→ What the exercise asks
Your task is to transcribe the lines from the start of the data below through the line containing "yellow plate F4:F6", inclusive, exactly as they stand and without the pictures.

→ Information

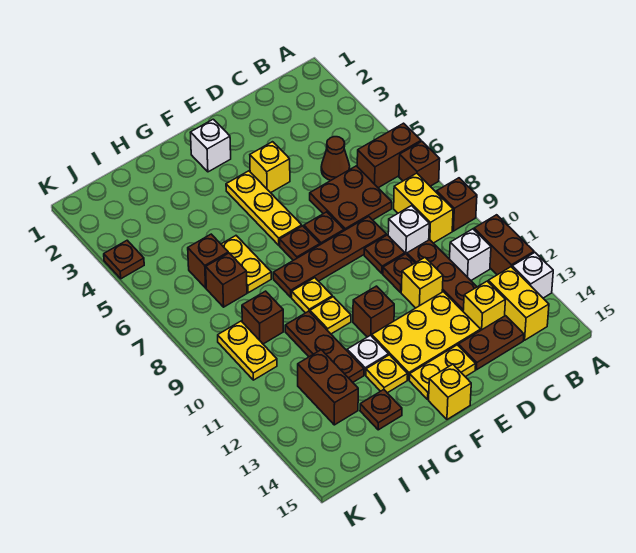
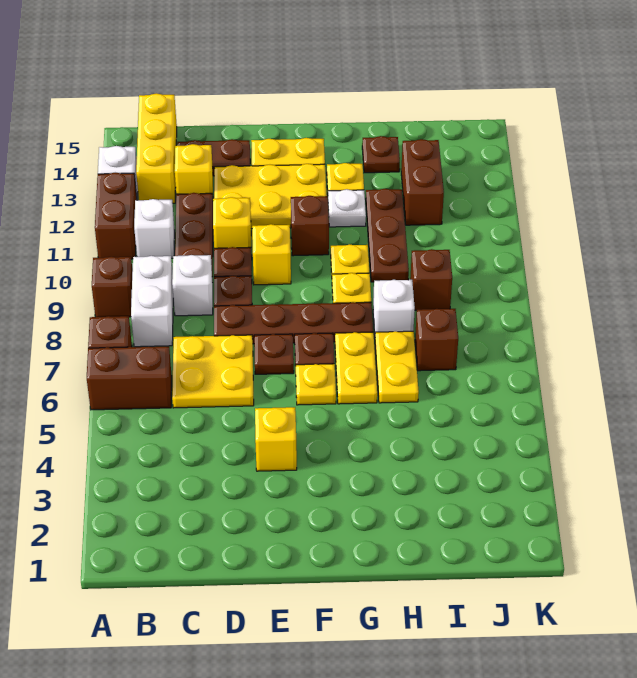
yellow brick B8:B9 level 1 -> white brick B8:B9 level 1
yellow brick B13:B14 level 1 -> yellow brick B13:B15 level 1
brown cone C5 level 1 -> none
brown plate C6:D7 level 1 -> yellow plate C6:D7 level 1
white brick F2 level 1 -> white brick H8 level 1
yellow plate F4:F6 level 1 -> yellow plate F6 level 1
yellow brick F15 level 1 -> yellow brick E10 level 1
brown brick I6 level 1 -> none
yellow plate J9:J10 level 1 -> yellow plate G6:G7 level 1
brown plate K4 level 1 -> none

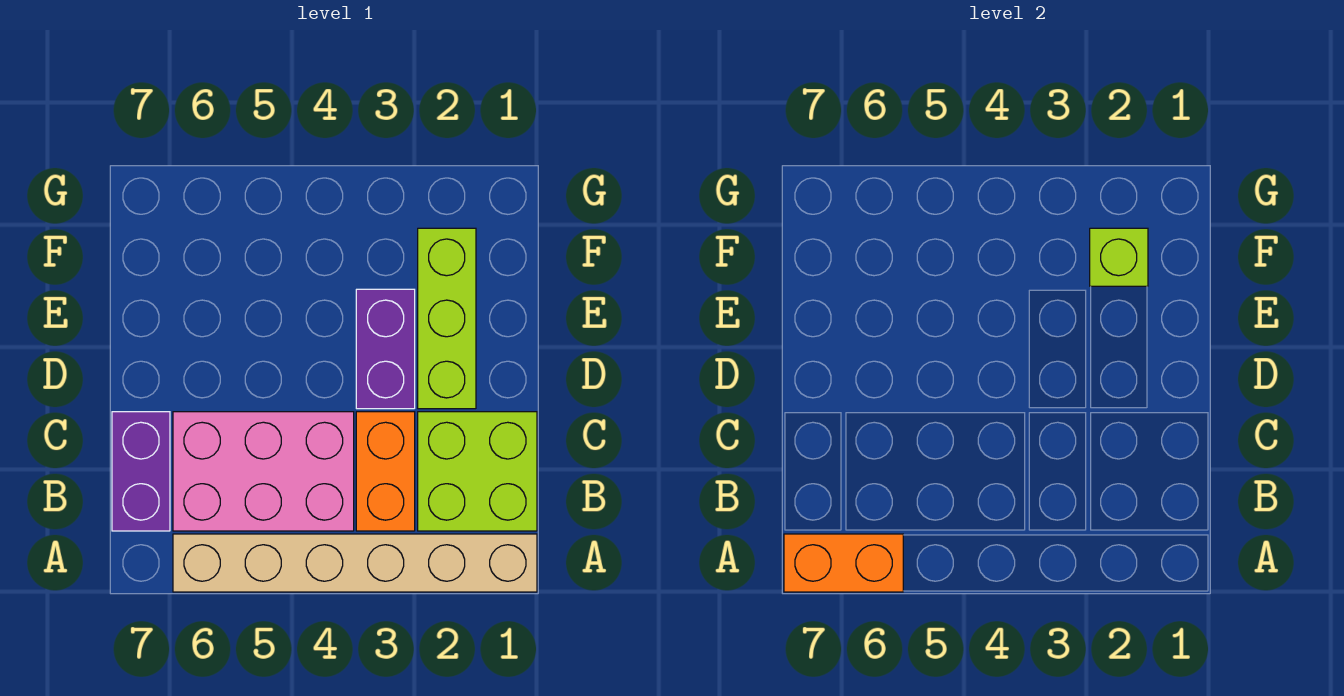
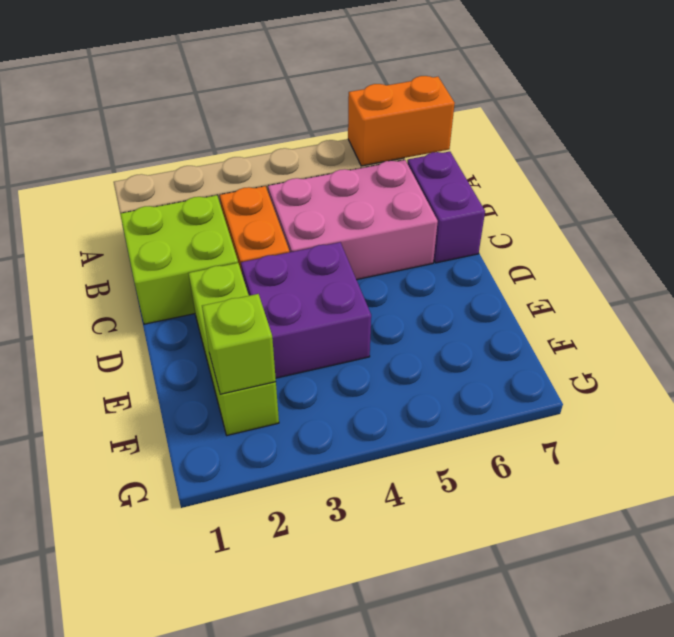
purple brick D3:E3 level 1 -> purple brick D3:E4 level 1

→ Output
yellow brick B8:B9 level 1 -> white brick B8:B9 level 1
yellow brick B13:B14 level 1 -> yellow brick B13:B15 level 1
brown cone C5 level 1 -> none
brown plate C6:D7 level 1 -> yellow plate C6:D7 level 1
white brick F2 level 1 -> white brick H8 level 1
yellow plate F4:F6 level 1 -> yellow plate F6 level 1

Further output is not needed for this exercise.